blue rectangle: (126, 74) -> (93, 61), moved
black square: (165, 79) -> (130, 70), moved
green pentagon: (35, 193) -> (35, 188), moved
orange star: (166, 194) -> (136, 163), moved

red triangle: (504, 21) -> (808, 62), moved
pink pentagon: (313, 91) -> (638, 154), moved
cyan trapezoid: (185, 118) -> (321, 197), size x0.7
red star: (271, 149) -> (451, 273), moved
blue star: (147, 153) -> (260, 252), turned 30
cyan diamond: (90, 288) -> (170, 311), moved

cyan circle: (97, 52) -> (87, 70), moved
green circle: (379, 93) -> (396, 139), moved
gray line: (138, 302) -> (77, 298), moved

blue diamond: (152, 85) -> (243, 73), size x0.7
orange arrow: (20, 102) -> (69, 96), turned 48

---*---

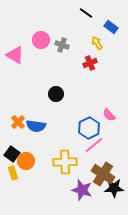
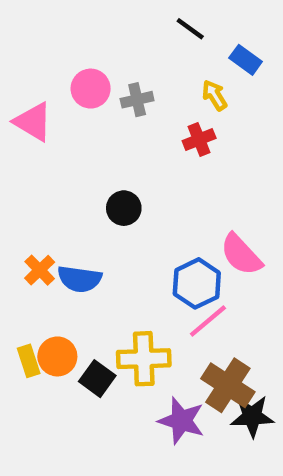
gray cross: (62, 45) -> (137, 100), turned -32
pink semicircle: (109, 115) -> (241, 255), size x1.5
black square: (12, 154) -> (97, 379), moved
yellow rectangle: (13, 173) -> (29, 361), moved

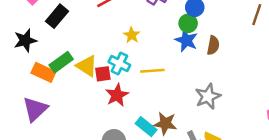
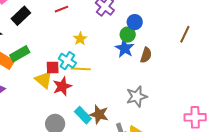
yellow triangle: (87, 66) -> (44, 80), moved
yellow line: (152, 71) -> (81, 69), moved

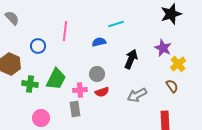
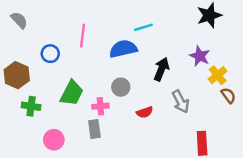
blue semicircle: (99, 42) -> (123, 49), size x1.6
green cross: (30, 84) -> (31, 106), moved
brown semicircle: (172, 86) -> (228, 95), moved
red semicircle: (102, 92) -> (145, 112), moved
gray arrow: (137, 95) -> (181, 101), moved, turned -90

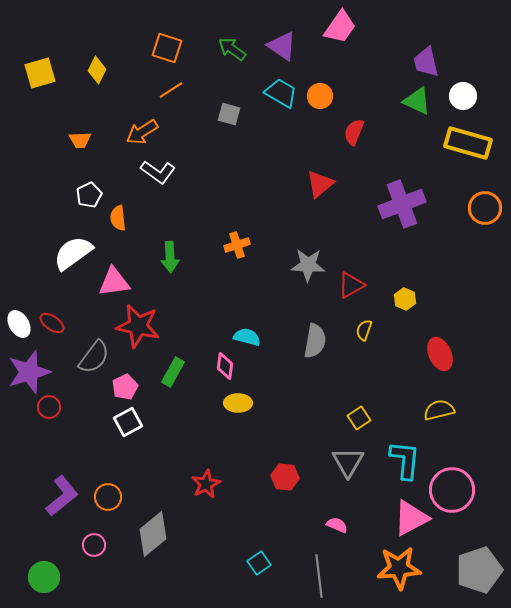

---*---

** REQUIREMENT **
What are the lines above, starting at the one with "blue semicircle: (99, 42)" and ending at the one with "gray arrow: (137, 95)"? Give them again exactly, and only them.

** ANSWER BOX **
blue semicircle: (99, 42) -> (123, 49), size x1.6
green cross: (30, 84) -> (31, 106), moved
brown semicircle: (172, 86) -> (228, 95), moved
red semicircle: (102, 92) -> (145, 112), moved
gray arrow: (137, 95) -> (181, 101), moved, turned -90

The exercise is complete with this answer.